§ **Problem statement**
Reproduce the records that follow in full, excluding any picture they contain.

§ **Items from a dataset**
# # # # # # #
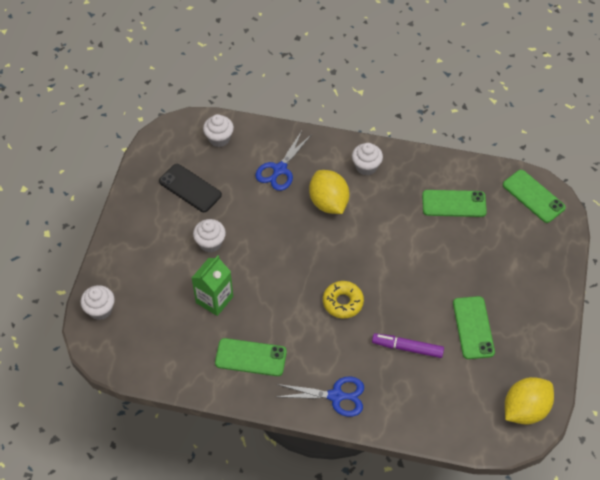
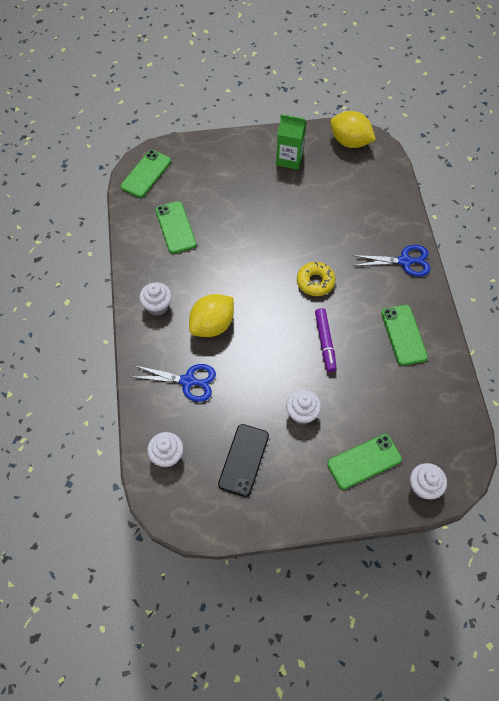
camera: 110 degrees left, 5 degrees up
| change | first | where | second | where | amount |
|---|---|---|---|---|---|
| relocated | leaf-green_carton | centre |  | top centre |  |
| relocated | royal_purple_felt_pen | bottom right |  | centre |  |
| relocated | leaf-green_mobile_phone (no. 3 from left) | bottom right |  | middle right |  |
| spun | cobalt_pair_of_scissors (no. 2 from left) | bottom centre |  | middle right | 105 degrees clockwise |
# # # # # # #
§ **Response area**
camera: 110 degrees left, 5 degrees up
| change | first | where | second | where | amount |
|---|---|---|---|---|---|
| relocated | leaf-green_carton | centre |  | top centre |  |
| relocated | royal_purple_felt_pen | bottom right |  | centre |  |
| relocated | leaf-green_mobile_phone (no. 3 from left) | bottom right |  | middle right |  |
| spun | cobalt_pair_of_scissors (no. 2 from left) | bottom centre |  | middle right | 105 degrees clockwise |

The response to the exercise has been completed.